Aim of the exercise |
For the listing that follows, give again exactly the lines from the one with "(276, 220) = (176, 201): brown" to the one with "(454, 698) = (557, 396): brown domino -> none", including both.

Data to process |
=== Begin Enclosure ===

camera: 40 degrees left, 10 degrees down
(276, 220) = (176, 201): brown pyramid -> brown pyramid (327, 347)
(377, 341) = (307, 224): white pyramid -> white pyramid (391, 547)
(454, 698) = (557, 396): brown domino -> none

=== End Enclosure ===
=== Begin Enclosure ===

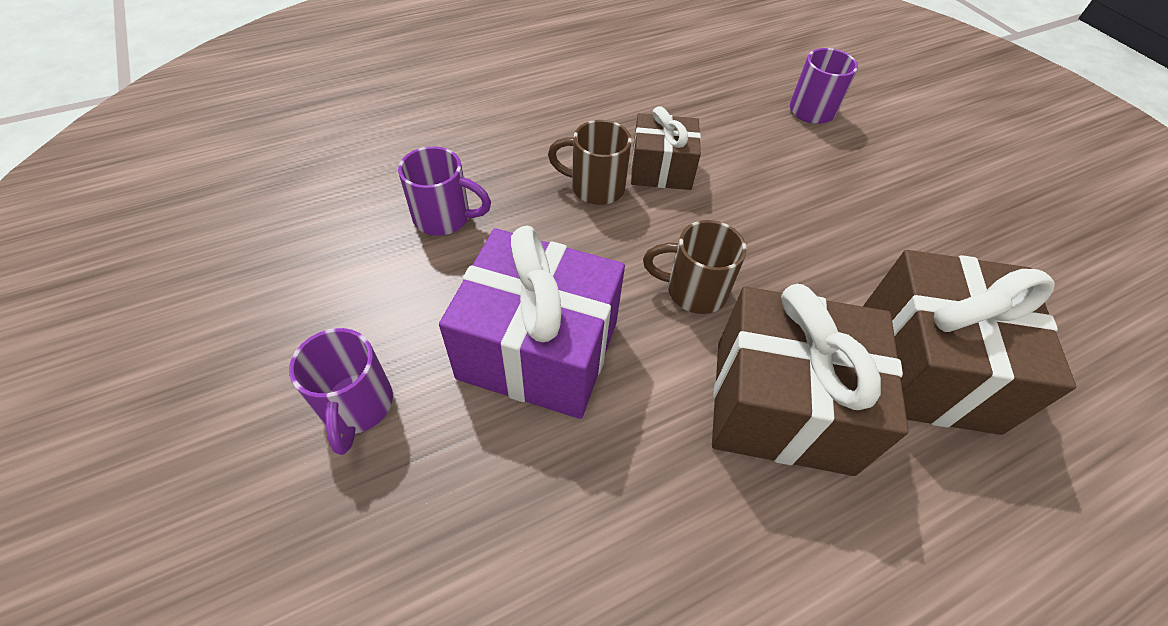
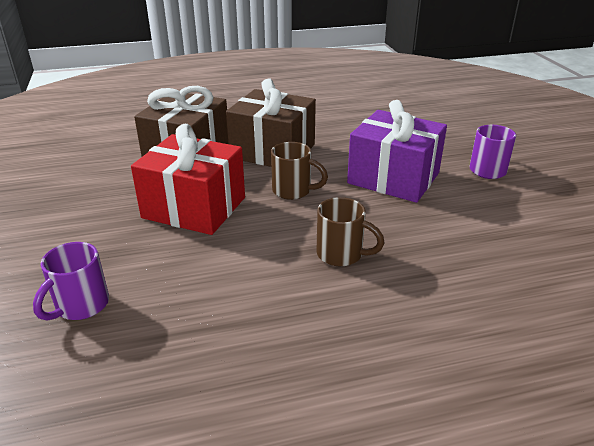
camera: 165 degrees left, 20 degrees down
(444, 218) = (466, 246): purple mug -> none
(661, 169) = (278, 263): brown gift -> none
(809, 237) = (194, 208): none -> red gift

=== End Enclosure ===

Written answer |
(276, 220) = (176, 201): brown pyramid -> brown pyramid (327, 347)
(377, 341) = (307, 224): white pyramid -> white pyramid (391, 547)
(454, 698) = (557, 396): brown domino -> none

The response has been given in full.